##### INPUT MATERIAL

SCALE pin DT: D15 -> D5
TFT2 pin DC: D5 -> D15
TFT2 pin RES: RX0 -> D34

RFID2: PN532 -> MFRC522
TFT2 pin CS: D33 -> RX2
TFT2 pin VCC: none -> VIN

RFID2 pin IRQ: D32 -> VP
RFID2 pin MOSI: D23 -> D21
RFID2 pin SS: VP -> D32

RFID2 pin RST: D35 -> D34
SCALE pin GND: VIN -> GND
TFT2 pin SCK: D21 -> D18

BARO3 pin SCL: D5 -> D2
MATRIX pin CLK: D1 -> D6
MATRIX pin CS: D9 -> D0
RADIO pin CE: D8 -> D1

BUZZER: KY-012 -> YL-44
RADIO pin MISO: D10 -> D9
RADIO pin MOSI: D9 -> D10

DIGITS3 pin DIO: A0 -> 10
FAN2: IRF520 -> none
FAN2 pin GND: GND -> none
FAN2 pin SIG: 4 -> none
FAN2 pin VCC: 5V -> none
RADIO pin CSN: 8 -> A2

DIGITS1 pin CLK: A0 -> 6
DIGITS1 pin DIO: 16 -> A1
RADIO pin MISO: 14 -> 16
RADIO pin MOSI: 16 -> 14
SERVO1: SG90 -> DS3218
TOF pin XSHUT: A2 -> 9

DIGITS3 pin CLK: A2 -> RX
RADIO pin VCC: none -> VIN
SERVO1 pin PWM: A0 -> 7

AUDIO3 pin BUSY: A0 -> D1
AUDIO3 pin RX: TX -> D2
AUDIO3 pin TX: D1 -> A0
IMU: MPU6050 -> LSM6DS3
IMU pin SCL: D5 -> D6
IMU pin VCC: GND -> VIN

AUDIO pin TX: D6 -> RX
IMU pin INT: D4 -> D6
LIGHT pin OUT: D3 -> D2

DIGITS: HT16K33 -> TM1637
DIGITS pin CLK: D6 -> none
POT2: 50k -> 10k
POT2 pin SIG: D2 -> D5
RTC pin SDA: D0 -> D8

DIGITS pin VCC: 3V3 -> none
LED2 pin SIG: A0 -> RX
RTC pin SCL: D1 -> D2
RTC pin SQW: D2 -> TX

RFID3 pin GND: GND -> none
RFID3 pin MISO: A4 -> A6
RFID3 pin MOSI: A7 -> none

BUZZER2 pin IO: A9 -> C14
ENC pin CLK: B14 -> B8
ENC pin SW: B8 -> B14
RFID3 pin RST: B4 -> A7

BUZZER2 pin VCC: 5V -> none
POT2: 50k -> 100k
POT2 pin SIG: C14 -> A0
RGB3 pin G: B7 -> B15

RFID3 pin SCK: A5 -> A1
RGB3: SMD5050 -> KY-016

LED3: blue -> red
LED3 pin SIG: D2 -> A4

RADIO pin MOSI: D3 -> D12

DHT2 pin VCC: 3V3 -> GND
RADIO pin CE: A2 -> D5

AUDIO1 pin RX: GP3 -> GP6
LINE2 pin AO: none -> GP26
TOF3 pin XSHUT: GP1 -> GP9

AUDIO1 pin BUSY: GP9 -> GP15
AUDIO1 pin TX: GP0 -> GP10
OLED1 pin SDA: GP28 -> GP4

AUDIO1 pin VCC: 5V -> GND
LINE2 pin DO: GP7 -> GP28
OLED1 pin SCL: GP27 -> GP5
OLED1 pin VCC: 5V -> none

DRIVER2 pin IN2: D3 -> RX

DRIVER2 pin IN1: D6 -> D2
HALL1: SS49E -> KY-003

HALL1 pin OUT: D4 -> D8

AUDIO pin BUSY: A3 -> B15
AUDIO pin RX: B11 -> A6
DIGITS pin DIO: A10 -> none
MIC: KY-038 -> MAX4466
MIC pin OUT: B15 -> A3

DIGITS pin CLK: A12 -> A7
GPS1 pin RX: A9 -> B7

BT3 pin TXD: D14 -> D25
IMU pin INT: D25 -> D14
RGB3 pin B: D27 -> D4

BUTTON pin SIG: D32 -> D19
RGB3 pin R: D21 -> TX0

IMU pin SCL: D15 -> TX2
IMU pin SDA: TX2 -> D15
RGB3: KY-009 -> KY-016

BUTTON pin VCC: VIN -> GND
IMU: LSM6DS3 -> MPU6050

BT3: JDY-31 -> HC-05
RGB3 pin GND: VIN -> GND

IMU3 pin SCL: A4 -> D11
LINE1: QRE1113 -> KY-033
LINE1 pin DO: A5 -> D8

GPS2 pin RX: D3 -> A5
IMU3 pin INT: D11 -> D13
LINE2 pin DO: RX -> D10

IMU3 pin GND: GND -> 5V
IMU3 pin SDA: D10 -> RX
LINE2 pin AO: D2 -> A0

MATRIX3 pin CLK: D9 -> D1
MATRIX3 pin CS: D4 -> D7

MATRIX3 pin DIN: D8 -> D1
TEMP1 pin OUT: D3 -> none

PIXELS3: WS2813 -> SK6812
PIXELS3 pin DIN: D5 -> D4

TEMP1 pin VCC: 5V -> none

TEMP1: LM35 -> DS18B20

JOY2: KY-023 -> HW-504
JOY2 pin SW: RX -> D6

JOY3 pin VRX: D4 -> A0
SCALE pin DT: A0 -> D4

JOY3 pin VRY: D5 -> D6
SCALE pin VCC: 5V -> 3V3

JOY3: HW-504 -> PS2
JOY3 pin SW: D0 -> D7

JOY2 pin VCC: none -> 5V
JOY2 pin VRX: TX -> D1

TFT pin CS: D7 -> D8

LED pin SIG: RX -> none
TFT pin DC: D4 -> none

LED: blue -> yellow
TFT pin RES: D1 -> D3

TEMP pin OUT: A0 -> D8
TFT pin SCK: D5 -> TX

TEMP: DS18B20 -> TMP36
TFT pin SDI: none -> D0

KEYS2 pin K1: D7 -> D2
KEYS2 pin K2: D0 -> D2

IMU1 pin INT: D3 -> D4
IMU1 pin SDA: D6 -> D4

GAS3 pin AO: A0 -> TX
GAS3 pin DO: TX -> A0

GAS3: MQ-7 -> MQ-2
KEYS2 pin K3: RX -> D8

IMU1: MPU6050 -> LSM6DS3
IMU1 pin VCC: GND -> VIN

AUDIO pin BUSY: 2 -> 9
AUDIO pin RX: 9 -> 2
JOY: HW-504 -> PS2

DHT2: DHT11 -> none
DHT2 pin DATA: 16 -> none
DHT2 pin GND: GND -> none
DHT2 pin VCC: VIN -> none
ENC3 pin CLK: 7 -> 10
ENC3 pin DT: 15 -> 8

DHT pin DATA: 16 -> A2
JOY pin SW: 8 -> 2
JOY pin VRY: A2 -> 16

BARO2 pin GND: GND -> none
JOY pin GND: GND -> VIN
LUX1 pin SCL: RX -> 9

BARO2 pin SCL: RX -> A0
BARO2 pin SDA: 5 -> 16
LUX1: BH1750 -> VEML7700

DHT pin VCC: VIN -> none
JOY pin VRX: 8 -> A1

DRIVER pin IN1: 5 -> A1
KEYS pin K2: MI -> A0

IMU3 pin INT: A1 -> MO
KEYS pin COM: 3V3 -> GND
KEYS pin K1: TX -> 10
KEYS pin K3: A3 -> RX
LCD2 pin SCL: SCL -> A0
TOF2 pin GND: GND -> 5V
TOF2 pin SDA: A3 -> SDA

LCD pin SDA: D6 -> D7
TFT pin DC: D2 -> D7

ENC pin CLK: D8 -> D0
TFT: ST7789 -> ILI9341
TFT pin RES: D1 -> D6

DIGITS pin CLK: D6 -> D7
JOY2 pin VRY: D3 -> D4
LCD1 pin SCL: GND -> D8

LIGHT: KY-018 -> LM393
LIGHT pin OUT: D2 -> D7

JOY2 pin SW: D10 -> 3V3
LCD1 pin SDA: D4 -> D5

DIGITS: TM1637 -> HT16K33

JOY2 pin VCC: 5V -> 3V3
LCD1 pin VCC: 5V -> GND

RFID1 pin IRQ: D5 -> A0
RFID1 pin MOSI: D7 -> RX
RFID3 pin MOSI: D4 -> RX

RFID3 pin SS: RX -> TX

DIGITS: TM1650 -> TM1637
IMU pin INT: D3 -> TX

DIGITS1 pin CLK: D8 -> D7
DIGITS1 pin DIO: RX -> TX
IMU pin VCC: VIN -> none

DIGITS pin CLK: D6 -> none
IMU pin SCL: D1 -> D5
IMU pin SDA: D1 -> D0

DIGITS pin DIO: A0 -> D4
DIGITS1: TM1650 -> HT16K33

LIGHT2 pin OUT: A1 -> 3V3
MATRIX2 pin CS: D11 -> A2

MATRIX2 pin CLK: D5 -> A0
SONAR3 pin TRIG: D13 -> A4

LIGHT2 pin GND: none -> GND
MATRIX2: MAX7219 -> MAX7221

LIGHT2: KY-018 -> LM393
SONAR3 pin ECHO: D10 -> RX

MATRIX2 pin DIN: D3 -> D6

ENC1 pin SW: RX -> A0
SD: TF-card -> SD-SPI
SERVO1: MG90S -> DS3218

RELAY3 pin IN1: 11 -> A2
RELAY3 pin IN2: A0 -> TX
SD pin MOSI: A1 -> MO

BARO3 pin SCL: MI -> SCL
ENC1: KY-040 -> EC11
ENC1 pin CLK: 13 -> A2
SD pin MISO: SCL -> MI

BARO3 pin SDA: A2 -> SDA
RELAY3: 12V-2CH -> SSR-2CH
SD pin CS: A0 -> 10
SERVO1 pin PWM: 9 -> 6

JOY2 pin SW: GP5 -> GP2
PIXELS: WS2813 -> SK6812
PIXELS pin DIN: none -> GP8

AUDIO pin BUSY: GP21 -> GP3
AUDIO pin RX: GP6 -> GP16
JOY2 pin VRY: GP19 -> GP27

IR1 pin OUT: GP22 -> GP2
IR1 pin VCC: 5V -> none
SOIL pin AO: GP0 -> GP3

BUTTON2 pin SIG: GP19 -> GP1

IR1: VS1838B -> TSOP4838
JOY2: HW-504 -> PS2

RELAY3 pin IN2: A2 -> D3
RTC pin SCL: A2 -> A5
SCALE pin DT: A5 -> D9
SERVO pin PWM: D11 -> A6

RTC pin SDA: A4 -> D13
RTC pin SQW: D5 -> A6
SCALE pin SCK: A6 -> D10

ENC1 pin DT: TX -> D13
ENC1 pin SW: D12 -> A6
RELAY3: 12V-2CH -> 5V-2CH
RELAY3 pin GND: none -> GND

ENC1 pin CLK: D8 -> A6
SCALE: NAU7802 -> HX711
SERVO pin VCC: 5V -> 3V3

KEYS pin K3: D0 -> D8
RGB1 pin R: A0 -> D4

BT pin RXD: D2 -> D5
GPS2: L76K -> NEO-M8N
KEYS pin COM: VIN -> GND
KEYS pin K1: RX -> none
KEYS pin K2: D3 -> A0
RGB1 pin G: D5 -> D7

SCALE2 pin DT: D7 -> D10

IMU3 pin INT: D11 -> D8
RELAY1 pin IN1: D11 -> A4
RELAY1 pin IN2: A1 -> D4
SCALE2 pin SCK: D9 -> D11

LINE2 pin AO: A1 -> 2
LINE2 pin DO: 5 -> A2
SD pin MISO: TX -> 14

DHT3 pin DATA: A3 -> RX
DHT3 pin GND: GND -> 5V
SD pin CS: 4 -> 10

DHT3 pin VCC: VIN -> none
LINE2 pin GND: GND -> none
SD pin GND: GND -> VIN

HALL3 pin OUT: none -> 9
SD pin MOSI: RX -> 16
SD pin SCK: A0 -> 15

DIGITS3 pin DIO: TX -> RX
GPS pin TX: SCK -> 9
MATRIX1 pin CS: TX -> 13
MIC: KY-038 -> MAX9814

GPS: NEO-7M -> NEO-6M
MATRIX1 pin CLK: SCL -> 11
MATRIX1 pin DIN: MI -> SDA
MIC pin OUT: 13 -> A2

##########

→ **TRY IT**
Set down exactly the lines of the data above, beginning with the line that has "RGB1 pin G: D5 -> D7" and ending with the line that has "GPS: NEO-7M -> NEO-6M", and no others.

→ **EXERCISE OUTPUT**
RGB1 pin G: D5 -> D7

SCALE2 pin DT: D7 -> D10

IMU3 pin INT: D11 -> D8
RELAY1 pin IN1: D11 -> A4
RELAY1 pin IN2: A1 -> D4
SCALE2 pin SCK: D9 -> D11

LINE2 pin AO: A1 -> 2
LINE2 pin DO: 5 -> A2
SD pin MISO: TX -> 14

DHT3 pin DATA: A3 -> RX
DHT3 pin GND: GND -> 5V
SD pin CS: 4 -> 10

DHT3 pin VCC: VIN -> none
LINE2 pin GND: GND -> none
SD pin GND: GND -> VIN

HALL3 pin OUT: none -> 9
SD pin MOSI: RX -> 16
SD pin SCK: A0 -> 15

DIGITS3 pin DIO: TX -> RX
GPS pin TX: SCK -> 9
MATRIX1 pin CS: TX -> 13
MIC: KY-038 -> MAX9814

GPS: NEO-7M -> NEO-6M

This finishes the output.